■ YOUR TASK ■
What you return should be the full listing, copied exactly and stripped of its pictures.

■ SUPPLIED DATA ■
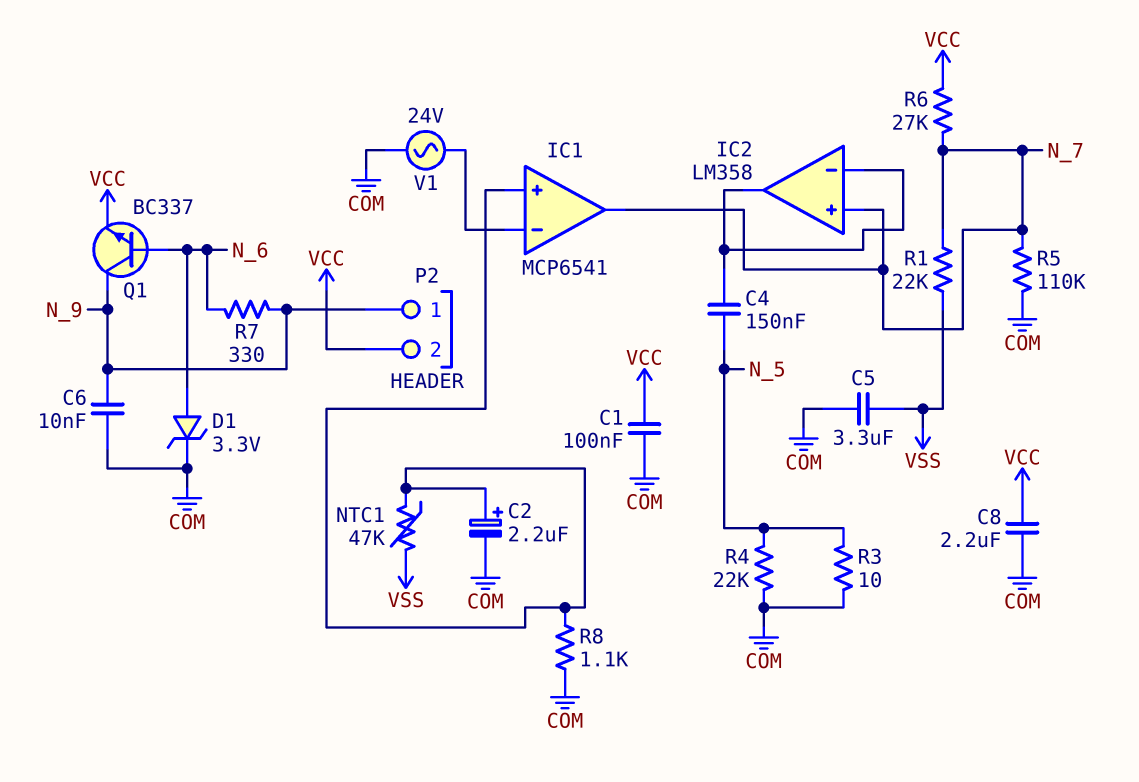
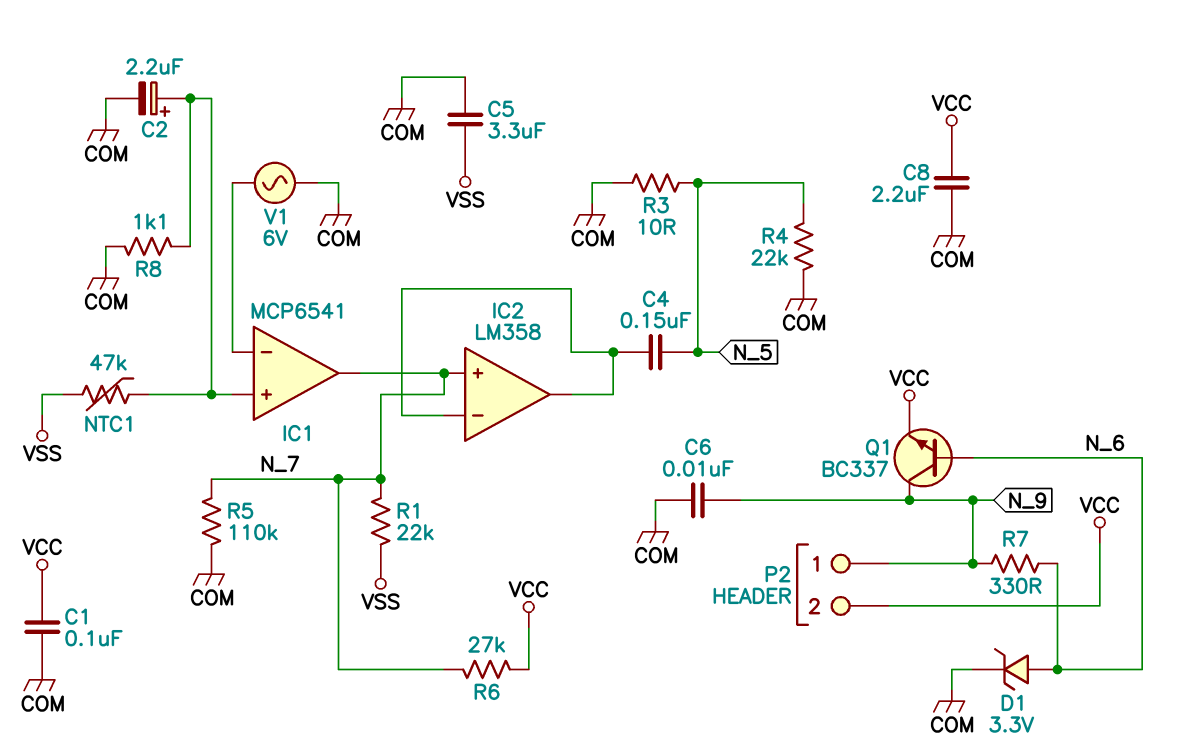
V1: AC 24V (COM, IC1/in-) -> AC 6V (COM, IC1/in-)

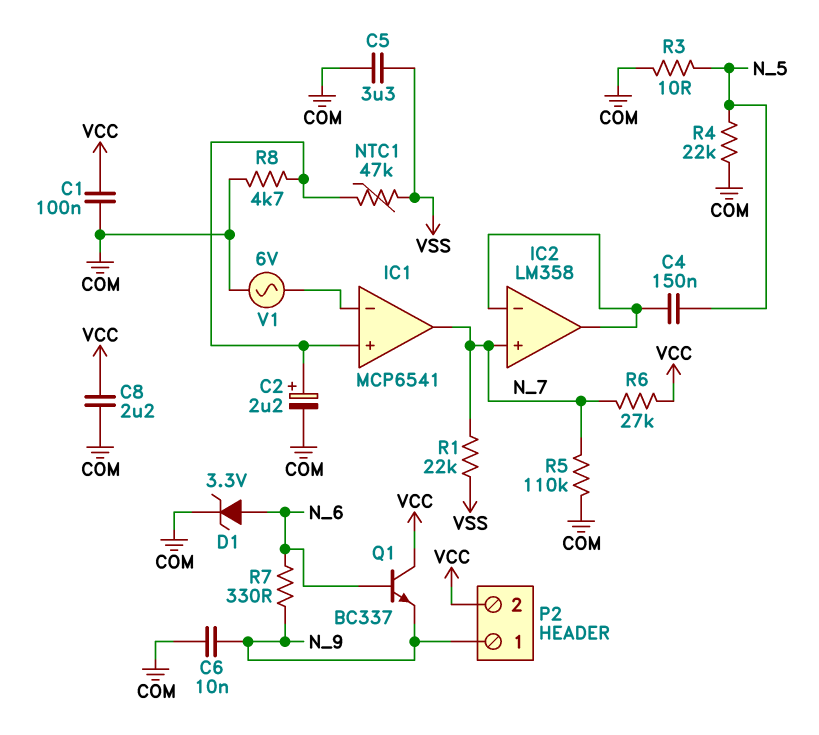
Q1: NPN BC337 (B N_6, C N_9, E VCC) -> NPN BC337 (B N_6, C VCC, E N_9)
R8: 1.1k (COM, IC1/in+) -> 4.7k (COM, IC1/in+)

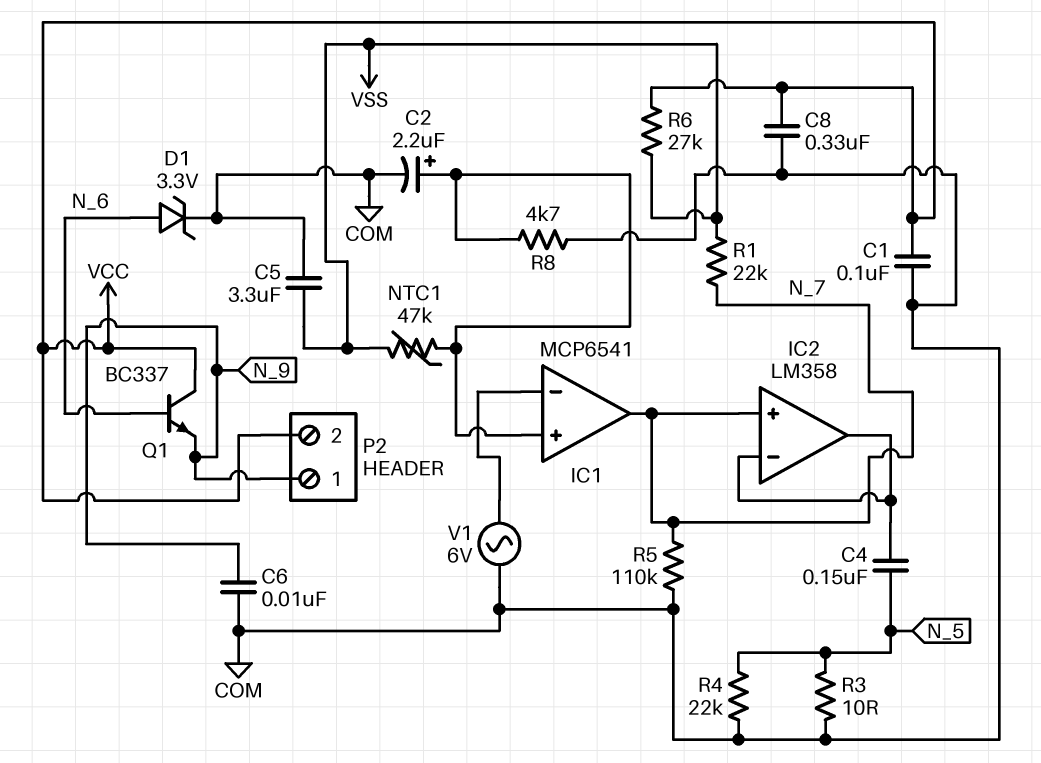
C8: 2.2uF (COM, VCC) -> 330nF (COM, VCC)
R6: 27k (N_7, VCC) -> 27k (VCC, VSS)
R7: 330 (N_6, N_9) -> none

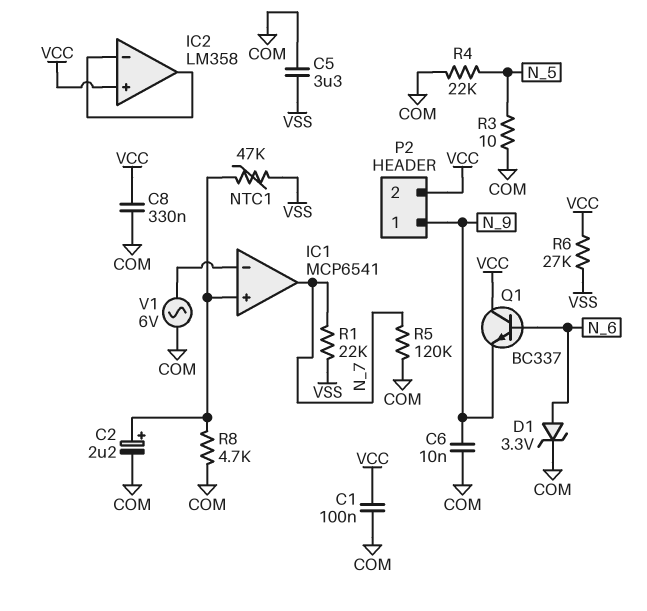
C4: 150nF (IC2/in-, N_5) -> none
IC2 pin in+: N_7 -> VCC
R5: 110k (COM, N_7) -> 120k (COM, N_7)

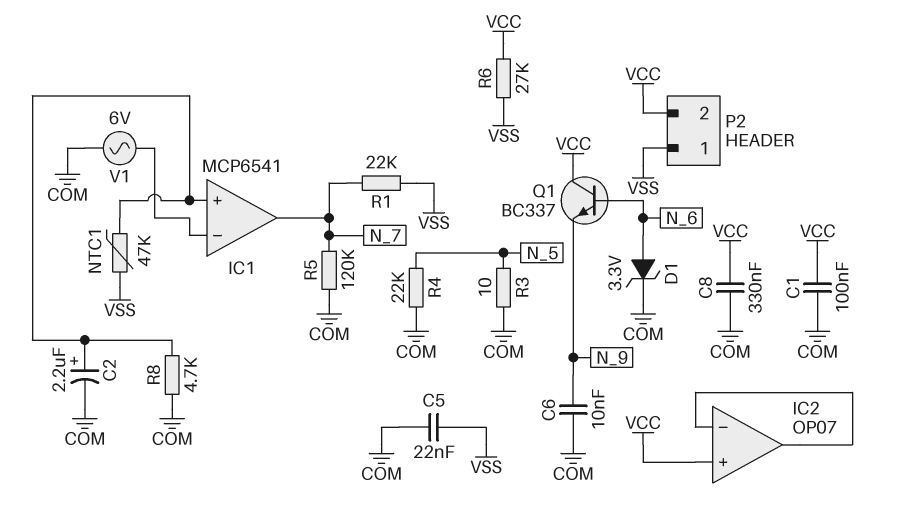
C5: 3.3uF (COM, VSS) -> 22nF (COM, VSS)
IC2: LM358 -> OP07
P2 pin 1: N_9 -> VSS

■ SOLUTION FOR THIS PROBLEM ■
V1: AC 24V (COM, IC1/in-) -> AC 6V (COM, IC1/in-)

Q1: NPN BC337 (B N_6, C N_9, E VCC) -> NPN BC337 (B N_6, C VCC, E N_9)
R8: 1.1k (COM, IC1/in+) -> 4.7k (COM, IC1/in+)

C8: 2.2uF (COM, VCC) -> 330nF (COM, VCC)
R6: 27k (N_7, VCC) -> 27k (VCC, VSS)
R7: 330 (N_6, N_9) -> none

C4: 150nF (IC2/in-, N_5) -> none
IC2 pin in+: N_7 -> VCC
R5: 110k (COM, N_7) -> 120k (COM, N_7)

C5: 3.3uF (COM, VSS) -> 22nF (COM, VSS)
IC2: LM358 -> OP07
P2 pin 1: N_9 -> VSS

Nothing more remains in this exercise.